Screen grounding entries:
_ _ _
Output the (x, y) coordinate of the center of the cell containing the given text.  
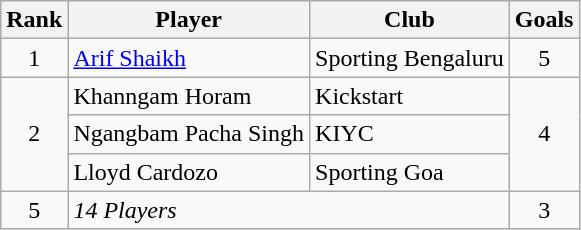
Ngangbam Pacha Singh (189, 134)
Rank (34, 20)
Kickstart (410, 96)
Goals (544, 20)
Player (189, 20)
2 (34, 134)
Sporting Bengaluru (410, 58)
Sporting Goa (410, 172)
14 Players (288, 210)
4 (544, 134)
Lloyd Cardozo (189, 172)
1 (34, 58)
Khanngam Horam (189, 96)
3 (544, 210)
Club (410, 20)
Arif Shaikh (189, 58)
KIYC (410, 134)
Scan for the cell matching the given text and deliver its [x, y] coordinate at center. 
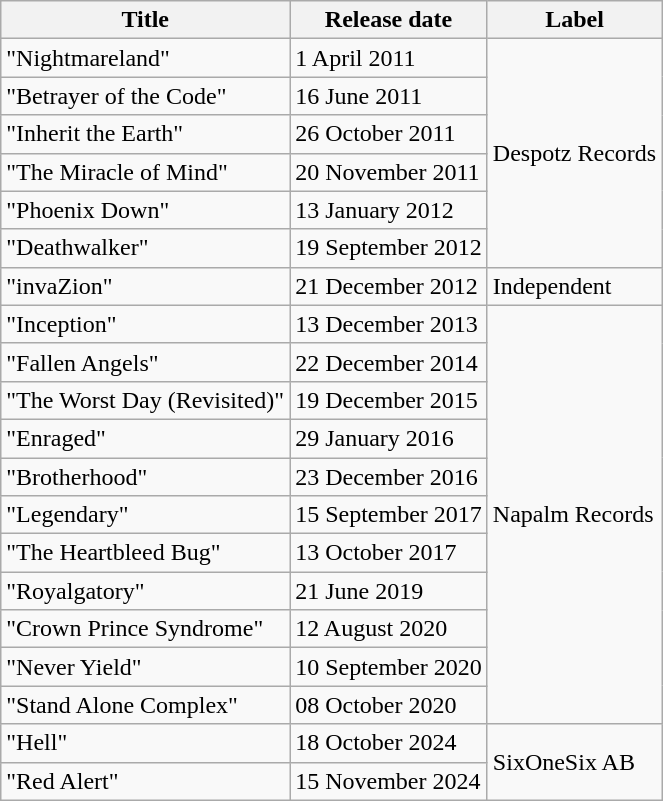
Despotz Records [574, 153]
19 September 2012 [389, 248]
29 January 2016 [389, 438]
"Legendary" [146, 515]
21 December 2012 [389, 286]
"Deathwalker" [146, 248]
"Brotherhood" [146, 477]
16 June 2011 [389, 96]
"Phoenix Down" [146, 210]
08 October 2020 [389, 705]
"invaZion" [146, 286]
20 November 2011 [389, 172]
18 October 2024 [389, 743]
"Nightmareland" [146, 58]
1 April 2011 [389, 58]
"Inherit the Earth" [146, 134]
Label [574, 20]
13 October 2017 [389, 553]
"Never Yield" [146, 667]
23 December 2016 [389, 477]
"The Miracle of Mind" [146, 172]
"Inception" [146, 324]
"The Heartbleed Bug" [146, 553]
"The Worst Day (Revisited)" [146, 400]
"Betrayer of the Code" [146, 96]
21 June 2019 [389, 591]
15 September 2017 [389, 515]
Release date [389, 20]
12 August 2020 [389, 629]
"Enraged" [146, 438]
"Fallen Angels" [146, 362]
10 September 2020 [389, 667]
13 January 2012 [389, 210]
19 December 2015 [389, 400]
Title [146, 20]
22 December 2014 [389, 362]
13 December 2013 [389, 324]
"Royalgatory" [146, 591]
"Hell" [146, 743]
15 November 2024 [389, 781]
"Stand Alone Complex" [146, 705]
Independent [574, 286]
"Crown Prince Syndrome" [146, 629]
26 October 2011 [389, 134]
"Red Alert" [146, 781]
Napalm Records [574, 514]
SixOneSix AB [574, 762]
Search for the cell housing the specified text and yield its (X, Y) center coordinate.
_ _ _
What is needed: Lay out every line of the entries above as a Markdown table with the columns Row and Line, numbering each line in order and omitting blank lines. Leave the pictures out.

Solution for this task:
| Row | Line |
|---|---|
| 1 | Output the (x, y) coordinate of the center of the cell containing the given text.   |
| 2 | Ngangbam Pacha Singh (189, 134) |
| 3 | Rank (34, 20) |
| 4 | Kickstart (410, 96) |
| 5 | Goals (544, 20) |
| 6 | Player (189, 20) |
| 7 | 2 (34, 134) |
| 8 | Sporting Bengaluru (410, 58) |
| 9 | Sporting Goa (410, 172) |
| 10 | 14 Players (288, 210) |
| 11 | 4 (544, 134) |
| 12 | Lloyd Cardozo (189, 172) |
| 13 | 1 (34, 58) |
| 14 | Khanngam Horam (189, 96) |
| 15 | 3 (544, 210) |
| 16 | Club (410, 20) |
| 17 | Arif Shaikh (189, 58) |
| 18 | KIYC (410, 134) |
| 19 | Scan for the cell matching the given text and deliver its [x, y] coordinate at center.  |
| 20 | Despotz Records [574, 153] |
| 21 | 19 September 2012 [389, 248] |
| 22 | 29 January 2016 [389, 438] |
| 23 | "Legendary" [146, 515] |
| 24 | 21 December 2012 [389, 286] |
| 25 | "Deathwalker" [146, 248] |
| 26 | "Brotherhood" [146, 477] |
| 27 | 16 June 2011 [389, 96] |
| 28 | "Phoenix Down" [146, 210] |
| 29 | 08 October 2020 [389, 705] |
| 30 | "invaZion" [146, 286] |
| 31 | 20 November 2011 [389, 172] |
| 32 | 18 October 2024 [389, 743] |
| 33 | "Nightmareland" [146, 58] |
| 34 | 1 April 2011 [389, 58] |
| 35 | "Inherit the Earth" [146, 134] |
| 36 | Label [574, 20] |
| 37 | 13 October 2017 [389, 553] |
| 38 | "Never Yield" [146, 667] |
| 39 | 23 December 2016 [389, 477] |
| 40 | "The Miracle of Mind" [146, 172] |
| 41 | "Inception" [146, 324] |
| 42 | "The Heartbleed Bug" [146, 553] |
| 43 | "The Worst Day (Revisited)" [146, 400] |
| 44 | "Betrayer of the Code" [146, 96] |
| 45 | 21 June 2019 [389, 591] |
| 46 | 15 September 2017 [389, 515] |
| 47 | Release date [389, 20] |
| 48 | 12 August 2020 [389, 629] |
| 49 | "Enraged" [146, 438] |
| 50 | "Fallen Angels" [146, 362] |
| 51 | 10 September 2020 [389, 667] |
| 52 | 13 January 2012 [389, 210] |
| 53 | 19 December 2015 [389, 400] |
| 54 | Title [146, 20] |
| 55 | 22 December 2014 [389, 362] |
| 56 | 13 December 2013 [389, 324] |
| 57 | "Royalgatory" [146, 591] |
| 58 | "Hell" [146, 743] |
| 59 | 15 November 2024 [389, 781] |
| 60 | "Stand Alone Complex" [146, 705] |
| 61 | Independent [574, 286] |
| 62 | "Crown Prince Syndrome" [146, 629] |
| 63 | 26 October 2011 [389, 134] |
| 64 | "Red Alert" [146, 781] |
| 65 | Napalm Records [574, 514] |
| 66 | SixOneSix AB [574, 762] |
| 67 | Search for the cell housing the specified text and yield its (X, Y) center coordinate. |